BEGIN
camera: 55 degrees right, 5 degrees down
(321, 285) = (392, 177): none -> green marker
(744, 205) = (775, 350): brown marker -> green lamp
END
BEGIN
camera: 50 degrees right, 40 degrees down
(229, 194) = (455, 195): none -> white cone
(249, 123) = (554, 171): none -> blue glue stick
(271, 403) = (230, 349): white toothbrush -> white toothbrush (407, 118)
END
TO DO =
Among the lines above, find those with the string "degrees" and copy them.

THE COMPLETED TASK =
camera: 55 degrees right, 5 degrees down
camera: 50 degrees right, 40 degrees down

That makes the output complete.